(Items from a data source)
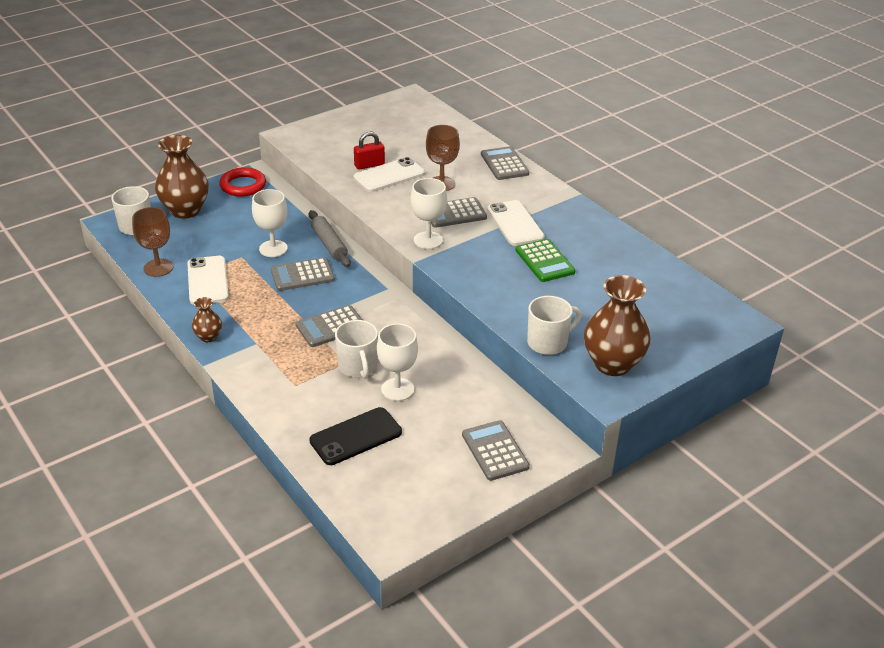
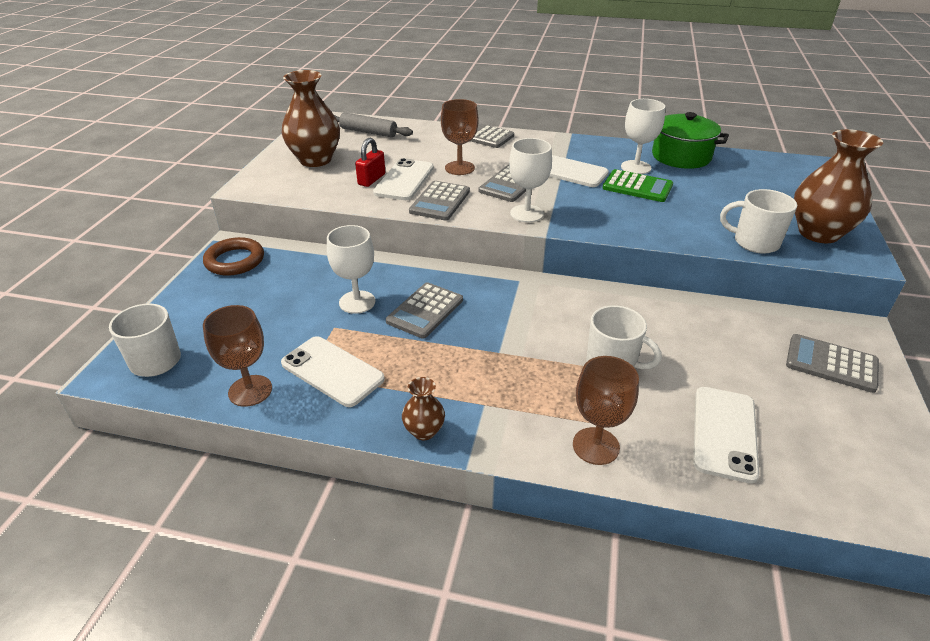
camera: 40 degrees left, 0 degrees up
(185, 210) = (199, 314): brown vase -> brown vase (315, 160)
(243, 185) = (235, 261): red ring -> brown ring
(278, 397) = (596, 446): none -> brown goblet
(329, 244) = (406, 271): grey rolling pin -> grey rolling pin (368, 132)
(331, 327) = (528, 342): grey calculator -> grey calculator (440, 201)
(356, 436) = (724, 433): black phone -> white phone
(397, 389) = (677, 362): white goblet -> white goblet (636, 167)
(548, 342) = (754, 242): white mug -> white mug turned 90 degrees counterclockwise
(632, 256) = (681, 156): none -> green pot

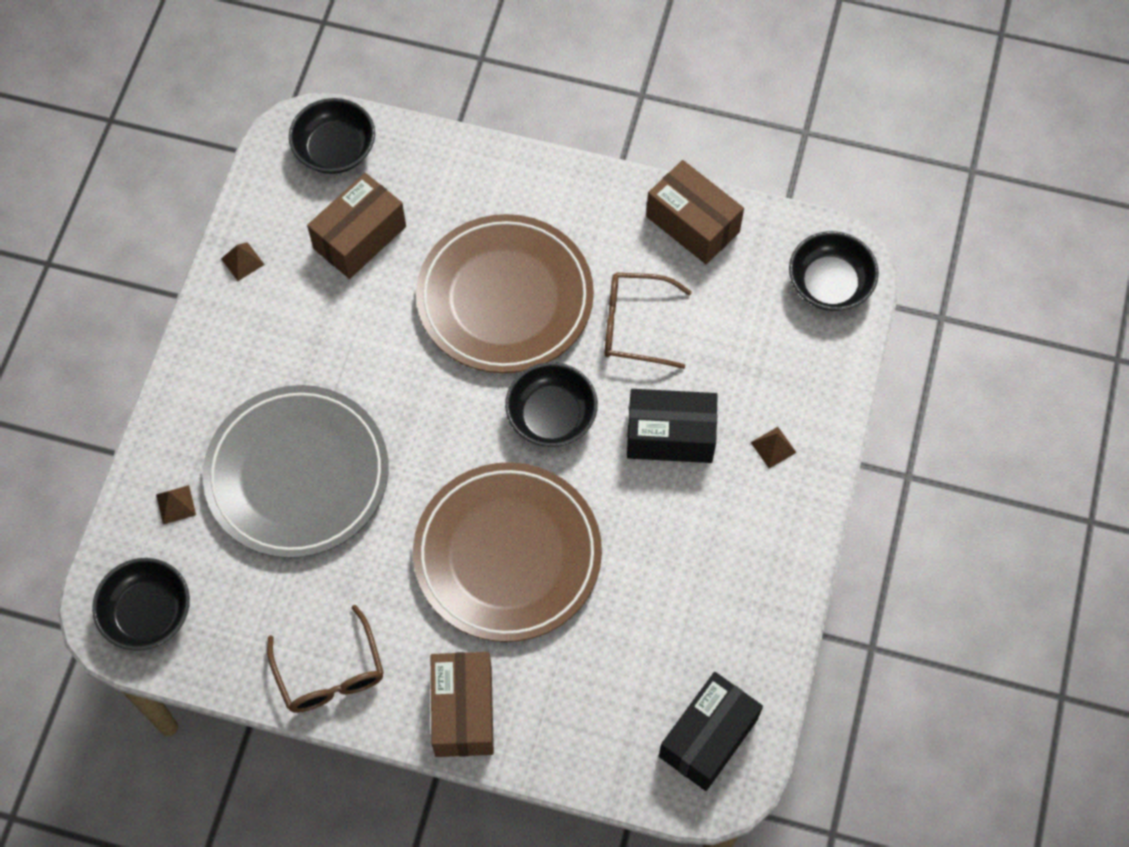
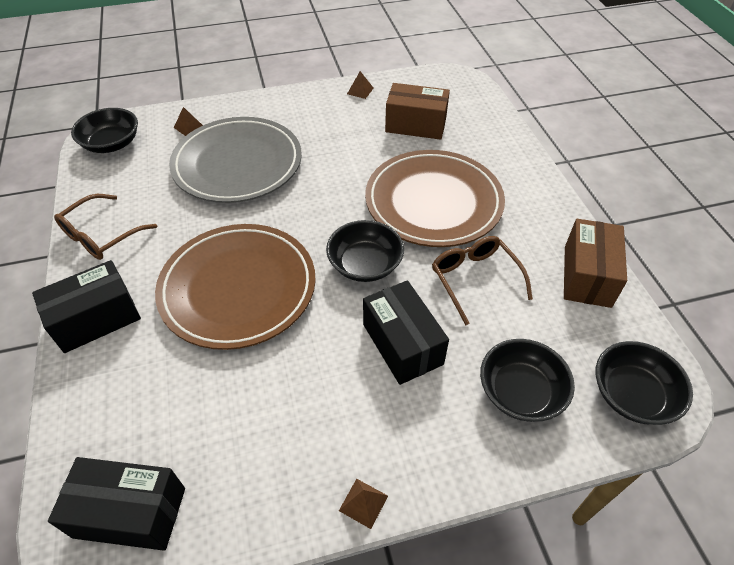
camera: 60 degrees right, 15 degrees down
(335, 150) = (461, 94): black bowl -> black bowl (520, 392)
(463, 711) = (96, 319): brown box -> black box
(773, 447) = (447, 426): brown pyramid -> brown pyramid (363, 503)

### TO DO:
The line with "camera: 60 degrees right, 15 degrees down" through the last line of the data: write these out exactly, and no others.

### EXERCISE OUTPUT:
camera: 60 degrees right, 15 degrees down
(335, 150) = (461, 94): black bowl -> black bowl (520, 392)
(463, 711) = (96, 319): brown box -> black box
(773, 447) = (447, 426): brown pyramid -> brown pyramid (363, 503)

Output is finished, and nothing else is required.